**TASK BRIEF**
Your answer should be a number only: the count of lines in the following entries that contain "camera".

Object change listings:
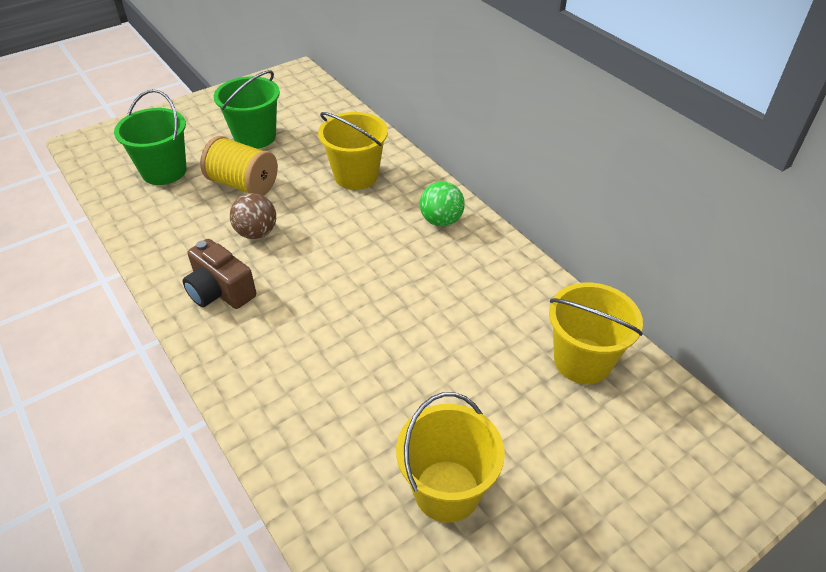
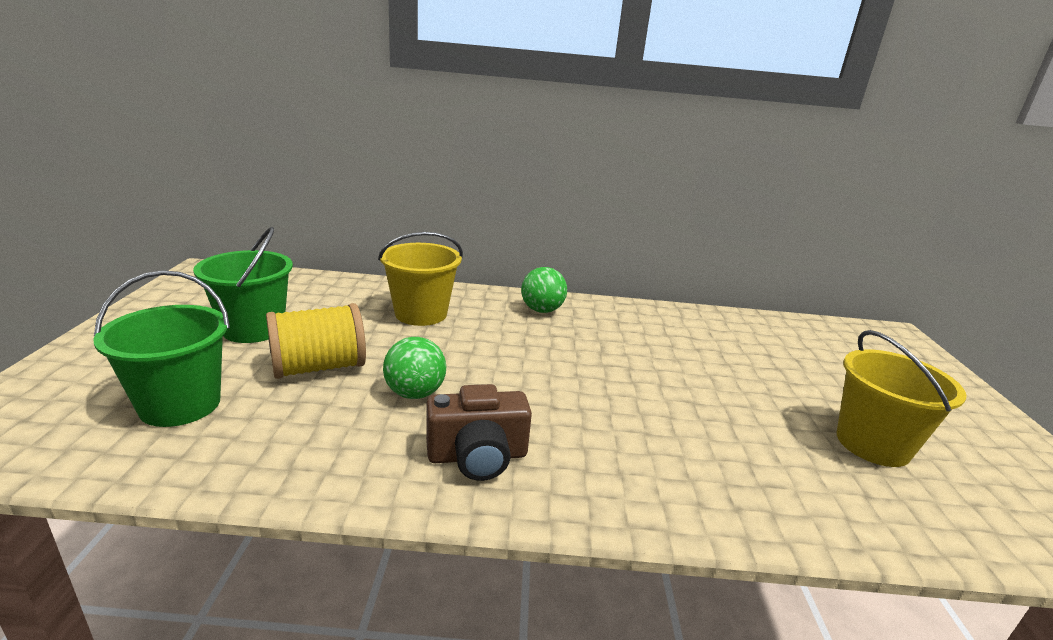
camera: 55 degrees left, 20 degrees down
(256, 233) = (415, 393): brown ball -> green ball
(582, 361) = (758, 334): yellow bucket -> none

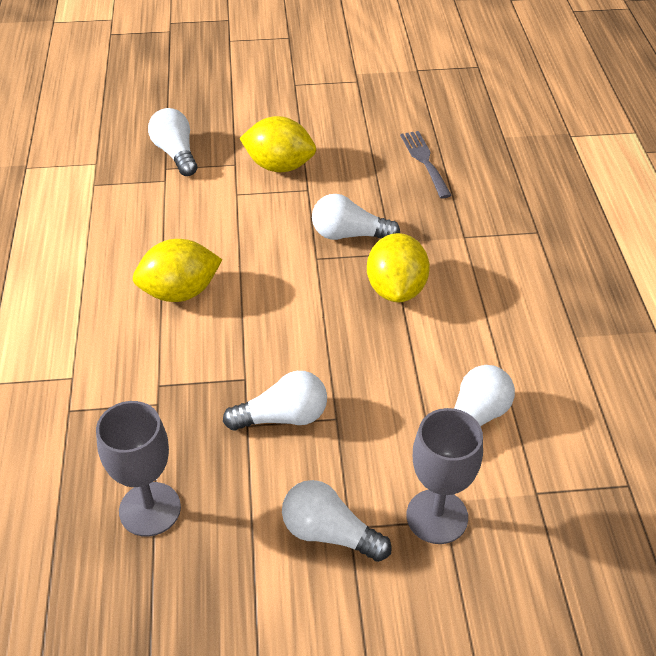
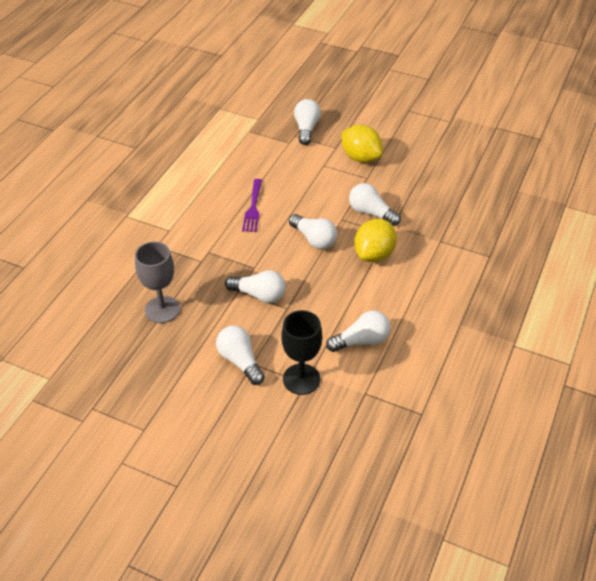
camera: 30 degrees right, 0 degrees up
(180, 292) = (253, 208): yellow lemon -> purple fork
(300, 302) = (314, 239): none -> white light bulb
(424, 161) = (452, 187): grey fork -> none
(437, 516) = (301, 379): grey goblet -> black goblet

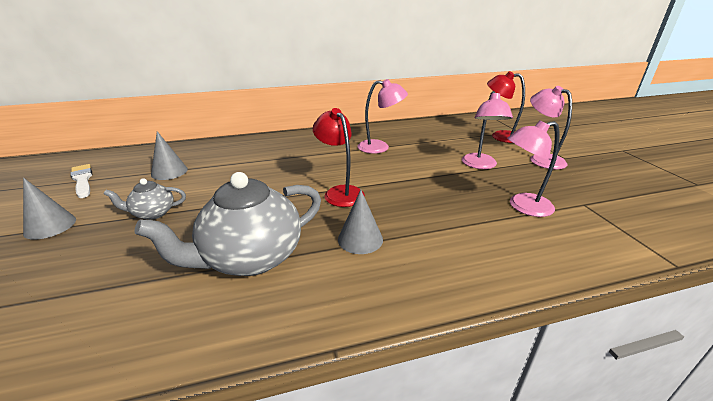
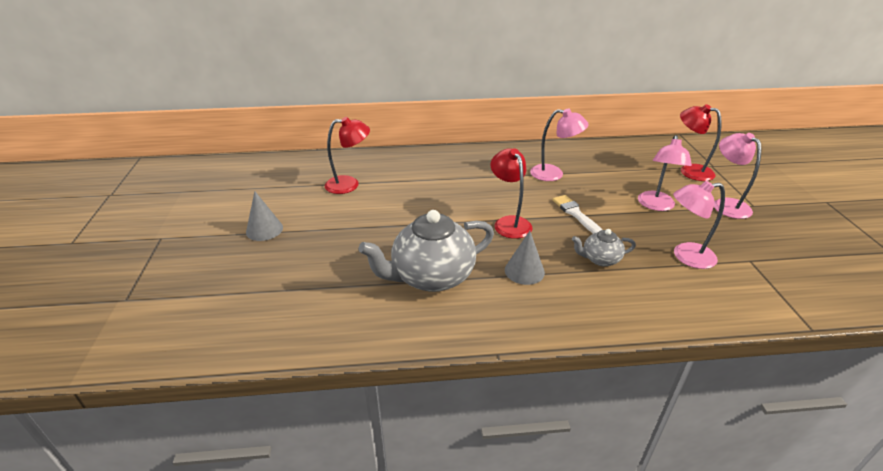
camera: 10 degrees right, 5 degrees up
(82, 180) = (275, 186): white brush -> white brush (575, 214)
(153, 213) = (344, 227): grey teapot -> grey teapot (600, 259)
(169, 172) = (349, 184): grey cone -> red lamp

**SOLUTION FOR THIS EXERCISE**
3